## Available data
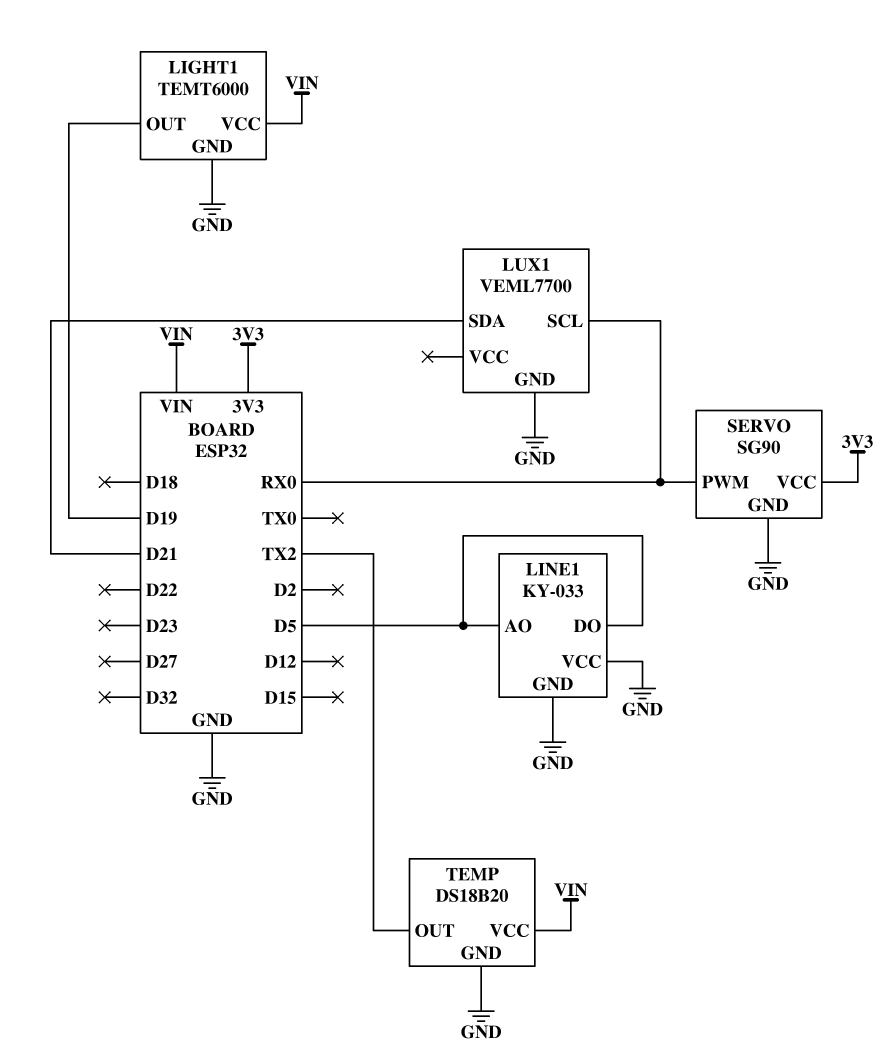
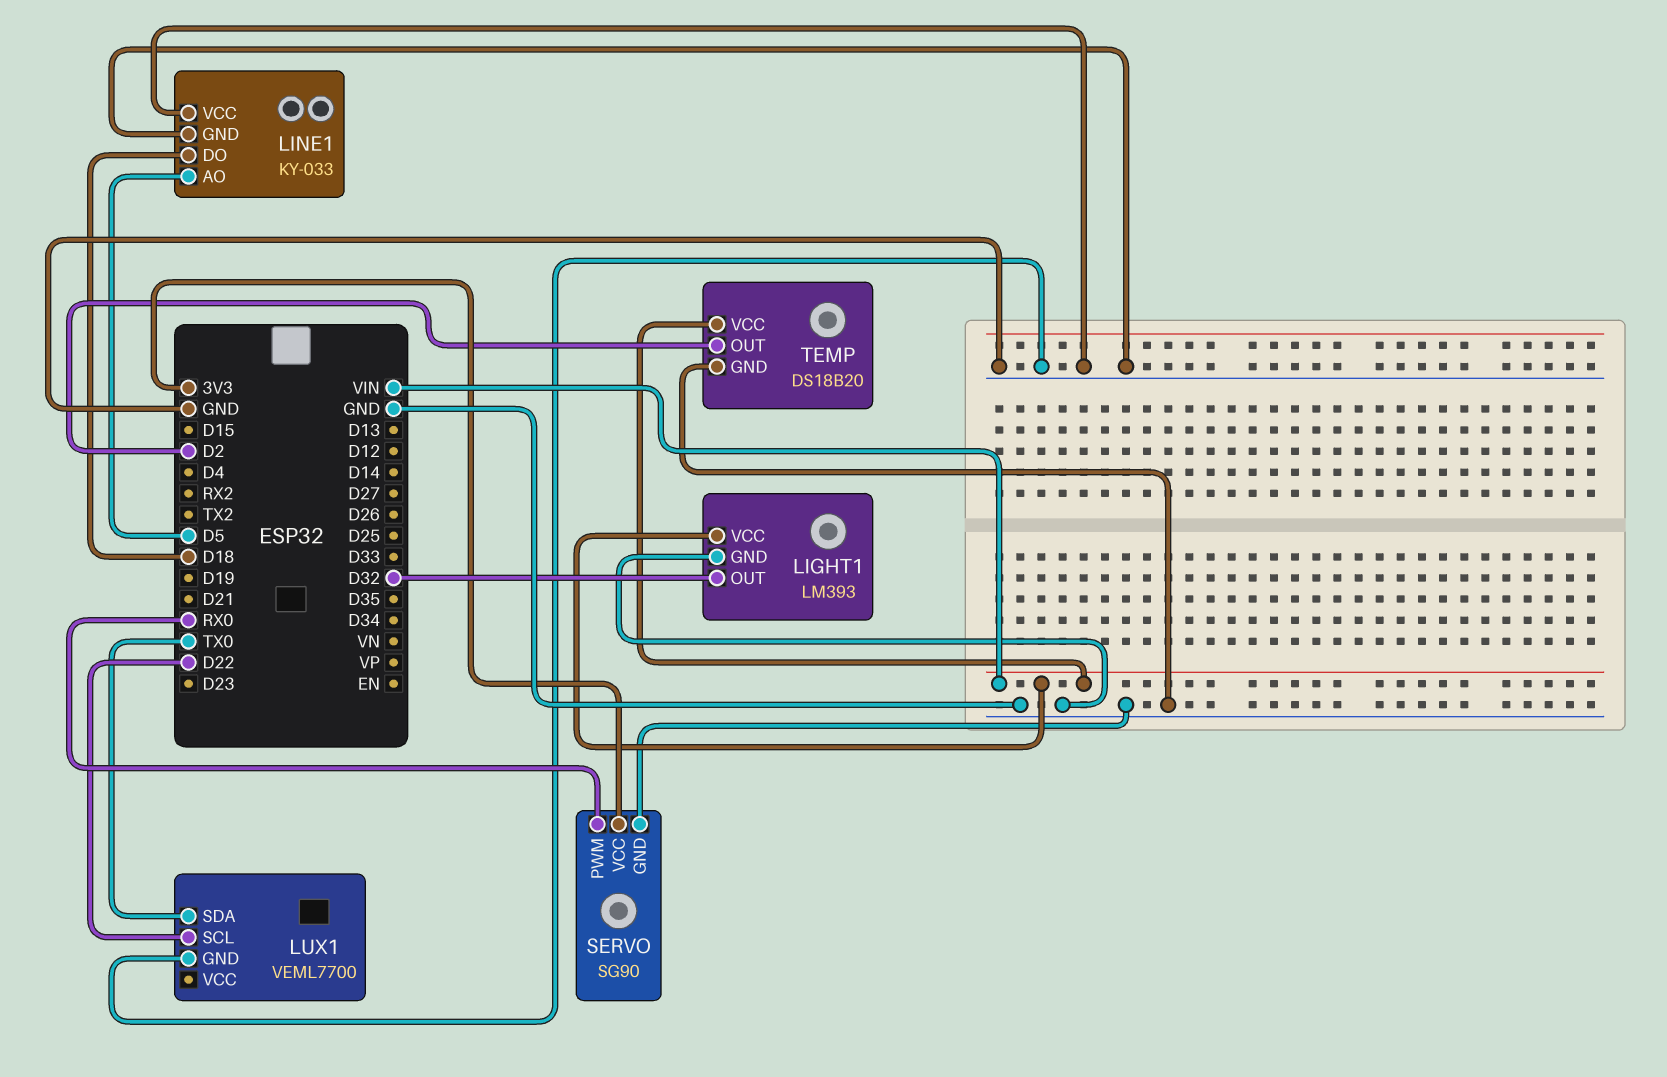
LIGHT1: TEMT6000 -> LM393
LIGHT1 pin OUT: D19 -> D32
LINE1 pin DO: D5 -> D18
LUX1 pin SCL: RX0 -> D22
LUX1 pin SDA: D21 -> TX0
TEMP pin OUT: TX2 -> D2

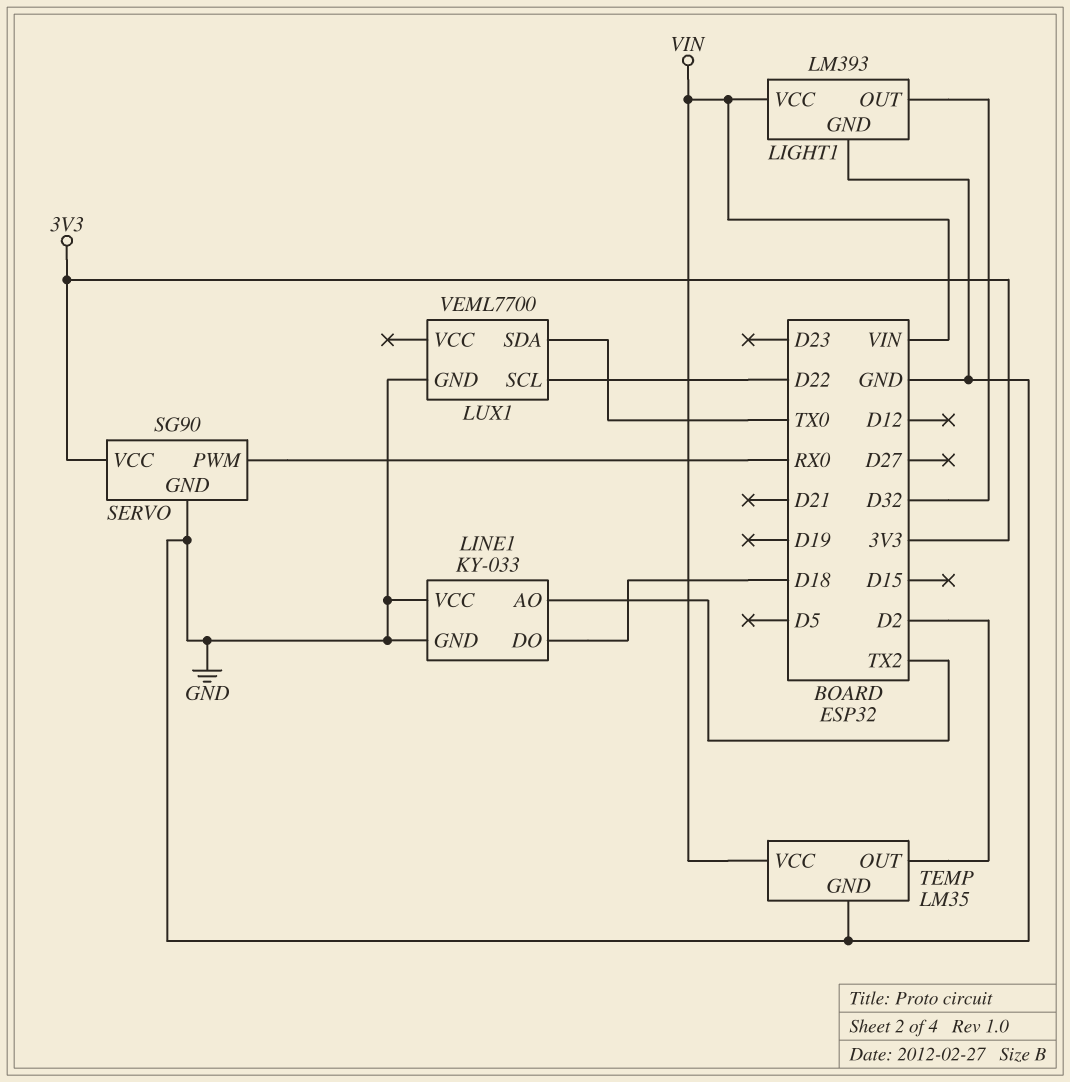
LINE1 pin AO: D5 -> TX2
TEMP: DS18B20 -> LM35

## Brief
Wherever "TEMP" appears in a line of the entries, copy that line.

## Reply to the task
TEMP pin OUT: TX2 -> D2
TEMP: DS18B20 -> LM35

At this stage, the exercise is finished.